▸ **Assigned task**
Using the records below, write out again exactly the lines that begin at the line containing "orange cone F8 level 1 -> none" and end at the line containing "purple tile B7", and no other lines.

==============================

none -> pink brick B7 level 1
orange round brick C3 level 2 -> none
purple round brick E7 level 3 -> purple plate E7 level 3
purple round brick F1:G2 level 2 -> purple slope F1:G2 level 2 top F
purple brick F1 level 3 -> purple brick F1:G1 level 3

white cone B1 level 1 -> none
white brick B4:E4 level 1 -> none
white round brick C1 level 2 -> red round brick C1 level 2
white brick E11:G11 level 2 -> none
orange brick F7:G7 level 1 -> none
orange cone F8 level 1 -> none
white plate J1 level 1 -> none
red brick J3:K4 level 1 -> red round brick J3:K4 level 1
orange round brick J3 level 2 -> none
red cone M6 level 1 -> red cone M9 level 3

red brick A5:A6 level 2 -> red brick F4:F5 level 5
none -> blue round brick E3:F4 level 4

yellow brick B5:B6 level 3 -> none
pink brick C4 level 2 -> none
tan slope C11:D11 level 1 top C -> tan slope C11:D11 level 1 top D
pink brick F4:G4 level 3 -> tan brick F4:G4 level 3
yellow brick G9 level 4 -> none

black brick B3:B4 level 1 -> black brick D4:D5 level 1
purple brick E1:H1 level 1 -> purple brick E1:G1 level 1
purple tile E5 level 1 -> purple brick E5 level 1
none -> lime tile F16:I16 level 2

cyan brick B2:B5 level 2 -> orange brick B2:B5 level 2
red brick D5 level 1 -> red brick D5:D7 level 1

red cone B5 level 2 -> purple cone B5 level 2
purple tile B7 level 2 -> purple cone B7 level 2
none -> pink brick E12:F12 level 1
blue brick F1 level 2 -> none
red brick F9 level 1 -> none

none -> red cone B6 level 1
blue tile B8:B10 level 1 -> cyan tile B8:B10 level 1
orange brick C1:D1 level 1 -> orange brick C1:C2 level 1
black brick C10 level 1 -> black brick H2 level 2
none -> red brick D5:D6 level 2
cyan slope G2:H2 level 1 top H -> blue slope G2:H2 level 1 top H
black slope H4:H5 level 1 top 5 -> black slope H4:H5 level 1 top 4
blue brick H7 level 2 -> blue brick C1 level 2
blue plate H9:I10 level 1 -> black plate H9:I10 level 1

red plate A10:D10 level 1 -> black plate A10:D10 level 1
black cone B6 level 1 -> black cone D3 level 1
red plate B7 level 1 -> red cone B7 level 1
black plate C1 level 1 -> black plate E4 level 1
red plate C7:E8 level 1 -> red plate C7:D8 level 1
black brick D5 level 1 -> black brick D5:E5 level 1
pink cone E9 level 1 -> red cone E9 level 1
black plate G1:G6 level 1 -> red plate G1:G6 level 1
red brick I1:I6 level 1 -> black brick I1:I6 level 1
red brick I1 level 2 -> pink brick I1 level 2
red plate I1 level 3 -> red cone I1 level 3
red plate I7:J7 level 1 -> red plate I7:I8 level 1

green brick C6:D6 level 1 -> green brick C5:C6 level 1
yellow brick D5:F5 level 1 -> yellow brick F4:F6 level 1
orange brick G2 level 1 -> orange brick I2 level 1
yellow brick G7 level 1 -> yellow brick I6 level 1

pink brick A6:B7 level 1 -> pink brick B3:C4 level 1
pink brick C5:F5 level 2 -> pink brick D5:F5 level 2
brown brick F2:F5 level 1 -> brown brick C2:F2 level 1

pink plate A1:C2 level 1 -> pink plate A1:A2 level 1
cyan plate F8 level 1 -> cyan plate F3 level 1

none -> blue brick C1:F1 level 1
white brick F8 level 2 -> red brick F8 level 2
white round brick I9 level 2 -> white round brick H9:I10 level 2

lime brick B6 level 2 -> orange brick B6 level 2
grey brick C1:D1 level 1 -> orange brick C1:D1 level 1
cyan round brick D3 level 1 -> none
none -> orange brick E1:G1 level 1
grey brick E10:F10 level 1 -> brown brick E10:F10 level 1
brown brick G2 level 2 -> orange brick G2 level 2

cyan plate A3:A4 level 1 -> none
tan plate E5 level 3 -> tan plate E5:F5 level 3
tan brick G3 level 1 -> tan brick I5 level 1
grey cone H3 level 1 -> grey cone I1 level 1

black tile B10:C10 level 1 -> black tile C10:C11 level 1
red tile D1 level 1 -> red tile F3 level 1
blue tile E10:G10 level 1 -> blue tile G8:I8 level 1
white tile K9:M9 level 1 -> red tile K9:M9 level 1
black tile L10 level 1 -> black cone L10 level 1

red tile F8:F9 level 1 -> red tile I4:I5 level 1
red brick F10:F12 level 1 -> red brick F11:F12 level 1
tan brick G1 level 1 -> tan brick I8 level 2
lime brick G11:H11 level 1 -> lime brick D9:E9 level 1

==============================

▸ **Written reply**
orange cone F8 level 1 -> none
white plate J1 level 1 -> none
red brick J3:K4 level 1 -> red round brick J3:K4 level 1
orange round brick J3 level 2 -> none
red cone M6 level 1 -> red cone M9 level 3

red brick A5:A6 level 2 -> red brick F4:F5 level 5
none -> blue round brick E3:F4 level 4

yellow brick B5:B6 level 3 -> none
pink brick C4 level 2 -> none
tan slope C11:D11 level 1 top C -> tan slope C11:D11 level 1 top D
pink brick F4:G4 level 3 -> tan brick F4:G4 level 3
yellow brick G9 level 4 -> none

black brick B3:B4 level 1 -> black brick D4:D5 level 1
purple brick E1:H1 level 1 -> purple brick E1:G1 level 1
purple tile E5 level 1 -> purple brick E5 level 1
none -> lime tile F16:I16 level 2

cyan brick B2:B5 level 2 -> orange brick B2:B5 level 2
red brick D5 level 1 -> red brick D5:D7 level 1

red cone B5 level 2 -> purple cone B5 level 2
purple tile B7 level 2 -> purple cone B7 level 2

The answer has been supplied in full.